** Task item **
Each line from the one containing "J101 pin 1: COM -> +5V" through the last line of the records below is to be repeated as written, with nothing added.

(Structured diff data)
____
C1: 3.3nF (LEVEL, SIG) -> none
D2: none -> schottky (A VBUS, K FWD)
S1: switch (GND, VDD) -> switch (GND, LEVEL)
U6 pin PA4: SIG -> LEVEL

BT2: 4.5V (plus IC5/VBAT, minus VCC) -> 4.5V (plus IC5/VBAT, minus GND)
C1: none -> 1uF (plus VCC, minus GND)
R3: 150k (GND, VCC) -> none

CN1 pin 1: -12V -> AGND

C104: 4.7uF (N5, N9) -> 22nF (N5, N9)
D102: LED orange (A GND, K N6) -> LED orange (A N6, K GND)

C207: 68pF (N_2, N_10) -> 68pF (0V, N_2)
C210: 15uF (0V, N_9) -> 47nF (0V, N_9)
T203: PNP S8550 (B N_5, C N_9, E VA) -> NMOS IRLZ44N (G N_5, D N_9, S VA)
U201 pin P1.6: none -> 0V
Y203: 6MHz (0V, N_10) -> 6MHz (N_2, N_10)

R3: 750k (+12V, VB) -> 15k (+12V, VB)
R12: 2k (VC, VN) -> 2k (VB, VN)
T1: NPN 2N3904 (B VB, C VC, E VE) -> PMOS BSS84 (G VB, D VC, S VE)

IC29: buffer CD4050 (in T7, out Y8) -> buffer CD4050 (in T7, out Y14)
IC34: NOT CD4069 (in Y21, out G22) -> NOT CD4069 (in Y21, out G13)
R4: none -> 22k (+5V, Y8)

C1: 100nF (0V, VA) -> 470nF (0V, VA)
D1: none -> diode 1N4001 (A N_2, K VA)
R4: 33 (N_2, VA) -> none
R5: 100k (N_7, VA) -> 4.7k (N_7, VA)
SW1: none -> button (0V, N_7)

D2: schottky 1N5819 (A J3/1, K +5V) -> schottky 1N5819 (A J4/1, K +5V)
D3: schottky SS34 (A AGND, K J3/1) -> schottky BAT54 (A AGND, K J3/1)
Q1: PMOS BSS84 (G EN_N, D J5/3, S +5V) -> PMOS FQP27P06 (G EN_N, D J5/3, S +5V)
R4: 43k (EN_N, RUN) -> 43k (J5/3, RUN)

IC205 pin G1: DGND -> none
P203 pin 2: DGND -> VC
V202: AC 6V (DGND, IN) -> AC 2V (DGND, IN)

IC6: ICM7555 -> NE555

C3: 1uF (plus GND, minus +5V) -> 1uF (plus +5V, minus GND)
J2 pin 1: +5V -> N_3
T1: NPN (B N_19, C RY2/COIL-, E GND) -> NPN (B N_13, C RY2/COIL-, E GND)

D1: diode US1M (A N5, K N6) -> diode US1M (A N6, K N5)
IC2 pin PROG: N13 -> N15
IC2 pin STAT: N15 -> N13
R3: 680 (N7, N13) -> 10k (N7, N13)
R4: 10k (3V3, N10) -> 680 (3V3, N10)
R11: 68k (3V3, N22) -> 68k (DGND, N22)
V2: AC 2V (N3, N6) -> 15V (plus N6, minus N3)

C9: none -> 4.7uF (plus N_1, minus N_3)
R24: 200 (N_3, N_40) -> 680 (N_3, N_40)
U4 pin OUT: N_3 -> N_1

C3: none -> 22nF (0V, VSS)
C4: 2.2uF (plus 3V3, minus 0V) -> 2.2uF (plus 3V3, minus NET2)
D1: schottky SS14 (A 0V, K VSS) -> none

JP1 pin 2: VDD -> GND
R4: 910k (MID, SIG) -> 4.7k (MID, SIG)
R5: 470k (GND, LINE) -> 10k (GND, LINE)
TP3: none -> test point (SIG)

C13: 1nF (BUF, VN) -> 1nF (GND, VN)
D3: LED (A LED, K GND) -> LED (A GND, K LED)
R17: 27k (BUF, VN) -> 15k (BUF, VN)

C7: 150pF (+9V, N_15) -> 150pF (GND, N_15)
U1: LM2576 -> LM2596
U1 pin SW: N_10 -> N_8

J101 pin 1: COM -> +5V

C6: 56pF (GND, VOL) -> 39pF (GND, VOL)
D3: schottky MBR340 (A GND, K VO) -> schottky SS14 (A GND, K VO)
____
** Response **
J101 pin 1: COM -> +5V

C6: 56pF (GND, VOL) -> 39pF (GND, VOL)
D3: schottky MBR340 (A GND, K VO) -> schottky SS14 (A GND, K VO)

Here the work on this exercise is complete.